*Saved entries*.
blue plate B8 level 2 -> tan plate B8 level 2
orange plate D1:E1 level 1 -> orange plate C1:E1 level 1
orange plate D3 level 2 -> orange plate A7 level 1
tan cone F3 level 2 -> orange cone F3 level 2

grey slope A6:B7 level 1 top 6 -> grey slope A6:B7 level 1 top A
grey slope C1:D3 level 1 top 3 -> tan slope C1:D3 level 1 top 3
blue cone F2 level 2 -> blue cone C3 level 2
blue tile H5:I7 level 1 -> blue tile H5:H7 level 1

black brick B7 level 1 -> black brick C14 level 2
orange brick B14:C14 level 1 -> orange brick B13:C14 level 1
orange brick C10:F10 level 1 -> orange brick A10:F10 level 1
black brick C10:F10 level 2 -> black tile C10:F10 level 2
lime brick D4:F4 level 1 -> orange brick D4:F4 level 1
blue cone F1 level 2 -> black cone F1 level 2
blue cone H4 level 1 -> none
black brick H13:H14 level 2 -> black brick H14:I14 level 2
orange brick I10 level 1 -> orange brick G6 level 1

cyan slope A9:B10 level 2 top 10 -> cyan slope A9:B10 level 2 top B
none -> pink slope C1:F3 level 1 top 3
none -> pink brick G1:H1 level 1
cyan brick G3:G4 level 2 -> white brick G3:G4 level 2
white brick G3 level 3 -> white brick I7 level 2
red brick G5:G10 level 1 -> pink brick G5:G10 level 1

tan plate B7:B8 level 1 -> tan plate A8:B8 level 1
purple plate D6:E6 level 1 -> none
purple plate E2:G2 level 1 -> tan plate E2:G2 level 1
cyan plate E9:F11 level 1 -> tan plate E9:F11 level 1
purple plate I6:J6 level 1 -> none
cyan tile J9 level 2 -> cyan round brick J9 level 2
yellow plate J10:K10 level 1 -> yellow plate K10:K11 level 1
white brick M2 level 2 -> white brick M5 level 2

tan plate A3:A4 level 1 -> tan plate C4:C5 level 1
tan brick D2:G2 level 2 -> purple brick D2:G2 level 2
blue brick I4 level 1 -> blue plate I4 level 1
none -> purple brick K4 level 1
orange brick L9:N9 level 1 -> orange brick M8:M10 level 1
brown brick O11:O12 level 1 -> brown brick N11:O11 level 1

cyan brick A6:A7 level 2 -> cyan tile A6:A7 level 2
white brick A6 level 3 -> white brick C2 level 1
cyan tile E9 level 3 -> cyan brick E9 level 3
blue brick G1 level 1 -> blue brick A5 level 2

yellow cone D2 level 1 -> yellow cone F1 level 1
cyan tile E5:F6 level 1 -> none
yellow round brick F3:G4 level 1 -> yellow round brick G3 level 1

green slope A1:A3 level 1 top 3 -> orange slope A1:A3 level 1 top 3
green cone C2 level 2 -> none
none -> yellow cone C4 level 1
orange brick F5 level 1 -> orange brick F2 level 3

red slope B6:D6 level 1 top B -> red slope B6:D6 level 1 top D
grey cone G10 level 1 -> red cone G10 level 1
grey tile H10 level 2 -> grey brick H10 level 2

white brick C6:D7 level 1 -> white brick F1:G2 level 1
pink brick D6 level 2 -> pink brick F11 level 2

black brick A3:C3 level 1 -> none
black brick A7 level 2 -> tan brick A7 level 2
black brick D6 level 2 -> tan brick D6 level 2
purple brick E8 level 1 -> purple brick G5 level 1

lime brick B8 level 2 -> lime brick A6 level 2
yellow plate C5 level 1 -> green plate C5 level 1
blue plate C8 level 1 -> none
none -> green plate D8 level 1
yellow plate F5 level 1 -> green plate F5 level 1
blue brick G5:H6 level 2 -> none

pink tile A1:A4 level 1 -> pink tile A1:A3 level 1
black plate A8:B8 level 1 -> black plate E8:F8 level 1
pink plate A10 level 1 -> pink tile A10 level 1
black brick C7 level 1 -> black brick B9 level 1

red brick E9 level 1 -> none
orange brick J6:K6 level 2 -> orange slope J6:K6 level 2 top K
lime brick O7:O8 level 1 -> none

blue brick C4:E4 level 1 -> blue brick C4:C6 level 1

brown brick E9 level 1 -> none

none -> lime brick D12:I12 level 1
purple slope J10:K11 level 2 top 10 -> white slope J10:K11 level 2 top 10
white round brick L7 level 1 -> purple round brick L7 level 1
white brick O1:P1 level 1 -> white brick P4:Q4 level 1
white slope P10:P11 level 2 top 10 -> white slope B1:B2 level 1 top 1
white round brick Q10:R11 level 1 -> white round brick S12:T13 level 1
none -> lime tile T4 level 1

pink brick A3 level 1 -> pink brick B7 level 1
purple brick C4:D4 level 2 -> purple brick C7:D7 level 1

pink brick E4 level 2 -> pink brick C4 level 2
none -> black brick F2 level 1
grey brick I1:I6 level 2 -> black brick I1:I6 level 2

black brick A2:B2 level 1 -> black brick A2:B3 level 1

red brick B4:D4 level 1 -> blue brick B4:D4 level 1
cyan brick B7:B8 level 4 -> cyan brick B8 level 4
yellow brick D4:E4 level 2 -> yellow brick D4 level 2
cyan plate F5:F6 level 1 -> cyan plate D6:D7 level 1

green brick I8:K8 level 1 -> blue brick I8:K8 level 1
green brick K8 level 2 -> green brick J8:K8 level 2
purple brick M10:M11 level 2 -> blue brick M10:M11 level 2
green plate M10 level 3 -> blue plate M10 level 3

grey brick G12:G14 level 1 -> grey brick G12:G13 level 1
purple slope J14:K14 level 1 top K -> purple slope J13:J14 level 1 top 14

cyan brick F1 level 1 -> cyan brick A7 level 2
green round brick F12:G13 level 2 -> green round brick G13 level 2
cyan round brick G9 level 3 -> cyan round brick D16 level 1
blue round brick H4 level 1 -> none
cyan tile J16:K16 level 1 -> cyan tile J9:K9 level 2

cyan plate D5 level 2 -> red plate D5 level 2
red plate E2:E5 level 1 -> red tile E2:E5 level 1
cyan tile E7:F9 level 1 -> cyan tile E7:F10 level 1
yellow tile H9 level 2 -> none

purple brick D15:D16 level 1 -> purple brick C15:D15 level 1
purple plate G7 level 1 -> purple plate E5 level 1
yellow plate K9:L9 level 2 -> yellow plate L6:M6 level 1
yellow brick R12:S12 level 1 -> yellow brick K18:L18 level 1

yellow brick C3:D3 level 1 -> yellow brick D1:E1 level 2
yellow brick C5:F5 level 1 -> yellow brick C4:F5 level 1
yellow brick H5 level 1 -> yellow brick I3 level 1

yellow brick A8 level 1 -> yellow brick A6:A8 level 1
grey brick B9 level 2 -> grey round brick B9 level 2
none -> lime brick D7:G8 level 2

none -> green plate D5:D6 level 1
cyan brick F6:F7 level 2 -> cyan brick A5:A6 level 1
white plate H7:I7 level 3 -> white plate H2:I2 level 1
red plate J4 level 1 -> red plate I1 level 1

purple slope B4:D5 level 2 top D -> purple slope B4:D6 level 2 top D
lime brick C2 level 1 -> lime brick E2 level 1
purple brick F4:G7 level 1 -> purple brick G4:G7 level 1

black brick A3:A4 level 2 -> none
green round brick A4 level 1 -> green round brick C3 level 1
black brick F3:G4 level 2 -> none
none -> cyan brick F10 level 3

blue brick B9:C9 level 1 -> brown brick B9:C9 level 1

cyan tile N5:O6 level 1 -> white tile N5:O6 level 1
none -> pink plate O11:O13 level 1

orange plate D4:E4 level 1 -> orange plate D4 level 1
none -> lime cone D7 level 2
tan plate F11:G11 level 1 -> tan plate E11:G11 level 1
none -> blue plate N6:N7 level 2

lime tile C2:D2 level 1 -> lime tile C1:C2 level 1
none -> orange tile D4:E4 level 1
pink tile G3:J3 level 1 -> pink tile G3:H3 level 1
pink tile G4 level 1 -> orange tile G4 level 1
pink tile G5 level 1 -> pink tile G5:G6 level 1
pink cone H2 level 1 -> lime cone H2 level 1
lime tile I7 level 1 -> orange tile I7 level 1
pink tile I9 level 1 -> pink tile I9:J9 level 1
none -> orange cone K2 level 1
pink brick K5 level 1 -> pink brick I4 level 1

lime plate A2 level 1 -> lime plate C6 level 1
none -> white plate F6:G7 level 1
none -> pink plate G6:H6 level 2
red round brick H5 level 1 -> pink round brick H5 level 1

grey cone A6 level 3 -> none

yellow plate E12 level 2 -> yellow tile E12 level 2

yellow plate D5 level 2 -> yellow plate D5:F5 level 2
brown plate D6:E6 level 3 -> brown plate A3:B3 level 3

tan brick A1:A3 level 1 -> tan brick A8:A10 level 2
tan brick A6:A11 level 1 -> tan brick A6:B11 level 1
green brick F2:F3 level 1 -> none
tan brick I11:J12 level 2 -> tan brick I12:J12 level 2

*Description of the task*.
When you answer, output each line of the data exactly as given, from its first line up to and including the one with "blue brick G1".

*Solved problem*.
blue plate B8 level 2 -> tan plate B8 level 2
orange plate D1:E1 level 1 -> orange plate C1:E1 level 1
orange plate D3 level 2 -> orange plate A7 level 1
tan cone F3 level 2 -> orange cone F3 level 2

grey slope A6:B7 level 1 top 6 -> grey slope A6:B7 level 1 top A
grey slope C1:D3 level 1 top 3 -> tan slope C1:D3 level 1 top 3
blue cone F2 level 2 -> blue cone C3 level 2
blue tile H5:I7 level 1 -> blue tile H5:H7 level 1

black brick B7 level 1 -> black brick C14 level 2
orange brick B14:C14 level 1 -> orange brick B13:C14 level 1
orange brick C10:F10 level 1 -> orange brick A10:F10 level 1
black brick C10:F10 level 2 -> black tile C10:F10 level 2
lime brick D4:F4 level 1 -> orange brick D4:F4 level 1
blue cone F1 level 2 -> black cone F1 level 2
blue cone H4 level 1 -> none
black brick H13:H14 level 2 -> black brick H14:I14 level 2
orange brick I10 level 1 -> orange brick G6 level 1

cyan slope A9:B10 level 2 top 10 -> cyan slope A9:B10 level 2 top B
none -> pink slope C1:F3 level 1 top 3
none -> pink brick G1:H1 level 1
cyan brick G3:G4 level 2 -> white brick G3:G4 level 2
white brick G3 level 3 -> white brick I7 level 2
red brick G5:G10 level 1 -> pink brick G5:G10 level 1

tan plate B7:B8 level 1 -> tan plate A8:B8 level 1
purple plate D6:E6 level 1 -> none
purple plate E2:G2 level 1 -> tan plate E2:G2 level 1
cyan plate E9:F11 level 1 -> tan plate E9:F11 level 1
purple plate I6:J6 level 1 -> none
cyan tile J9 level 2 -> cyan round brick J9 level 2
yellow plate J10:K10 level 1 -> yellow plate K10:K11 level 1
white brick M2 level 2 -> white brick M5 level 2

tan plate A3:A4 level 1 -> tan plate C4:C5 level 1
tan brick D2:G2 level 2 -> purple brick D2:G2 level 2
blue brick I4 level 1 -> blue plate I4 level 1
none -> purple brick K4 level 1
orange brick L9:N9 level 1 -> orange brick M8:M10 level 1
brown brick O11:O12 level 1 -> brown brick N11:O11 level 1

cyan brick A6:A7 level 2 -> cyan tile A6:A7 level 2
white brick A6 level 3 -> white brick C2 level 1
cyan tile E9 level 3 -> cyan brick E9 level 3
blue brick G1 level 1 -> blue brick A5 level 2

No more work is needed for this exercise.